- **Instructions for the task**:
Scan the data for "right" and copy the lines it appears in.

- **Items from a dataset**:
● ● ● ●

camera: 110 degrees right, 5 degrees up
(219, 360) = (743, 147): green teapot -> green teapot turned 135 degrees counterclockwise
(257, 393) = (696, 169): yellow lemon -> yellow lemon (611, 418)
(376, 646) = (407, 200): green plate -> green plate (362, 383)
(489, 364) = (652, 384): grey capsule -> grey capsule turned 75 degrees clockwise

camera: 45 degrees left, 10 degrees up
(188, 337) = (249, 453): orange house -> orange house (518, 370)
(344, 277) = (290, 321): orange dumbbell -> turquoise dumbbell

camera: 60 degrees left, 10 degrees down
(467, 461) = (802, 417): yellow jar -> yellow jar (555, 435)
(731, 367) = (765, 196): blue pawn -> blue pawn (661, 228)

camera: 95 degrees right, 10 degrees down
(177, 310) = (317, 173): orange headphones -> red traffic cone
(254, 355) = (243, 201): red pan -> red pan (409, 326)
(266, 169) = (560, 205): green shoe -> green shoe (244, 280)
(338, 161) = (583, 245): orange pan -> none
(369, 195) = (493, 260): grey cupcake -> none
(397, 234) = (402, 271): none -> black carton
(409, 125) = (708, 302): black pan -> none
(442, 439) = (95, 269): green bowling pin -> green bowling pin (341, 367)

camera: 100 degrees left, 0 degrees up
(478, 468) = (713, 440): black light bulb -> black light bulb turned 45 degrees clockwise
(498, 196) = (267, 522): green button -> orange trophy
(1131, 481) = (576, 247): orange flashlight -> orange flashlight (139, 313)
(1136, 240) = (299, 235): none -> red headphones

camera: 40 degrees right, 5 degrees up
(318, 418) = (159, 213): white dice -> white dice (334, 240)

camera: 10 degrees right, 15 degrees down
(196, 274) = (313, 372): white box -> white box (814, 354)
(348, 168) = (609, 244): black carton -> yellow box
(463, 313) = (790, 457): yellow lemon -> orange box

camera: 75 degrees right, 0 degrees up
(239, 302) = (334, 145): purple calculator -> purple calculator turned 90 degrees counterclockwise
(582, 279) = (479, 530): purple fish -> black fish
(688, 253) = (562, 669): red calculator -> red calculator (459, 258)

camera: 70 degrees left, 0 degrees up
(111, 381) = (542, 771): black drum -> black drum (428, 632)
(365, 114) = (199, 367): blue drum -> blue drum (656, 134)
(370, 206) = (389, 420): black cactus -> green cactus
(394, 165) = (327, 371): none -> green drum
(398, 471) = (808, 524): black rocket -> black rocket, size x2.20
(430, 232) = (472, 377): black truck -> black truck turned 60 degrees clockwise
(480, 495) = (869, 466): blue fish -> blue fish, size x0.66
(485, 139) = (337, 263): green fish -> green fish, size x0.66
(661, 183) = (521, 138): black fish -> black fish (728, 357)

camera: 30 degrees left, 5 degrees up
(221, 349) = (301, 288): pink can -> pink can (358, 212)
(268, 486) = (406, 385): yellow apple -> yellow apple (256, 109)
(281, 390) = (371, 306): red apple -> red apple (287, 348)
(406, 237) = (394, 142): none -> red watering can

● ● ● ●

- **Solution to this problem**:
camera: 110 degrees right, 5 degrees up
camera: 95 degrees right, 10 degrees down
camera: 40 degrees right, 5 degrees up
camera: 10 degrees right, 15 degrees down
camera: 75 degrees right, 0 degrees up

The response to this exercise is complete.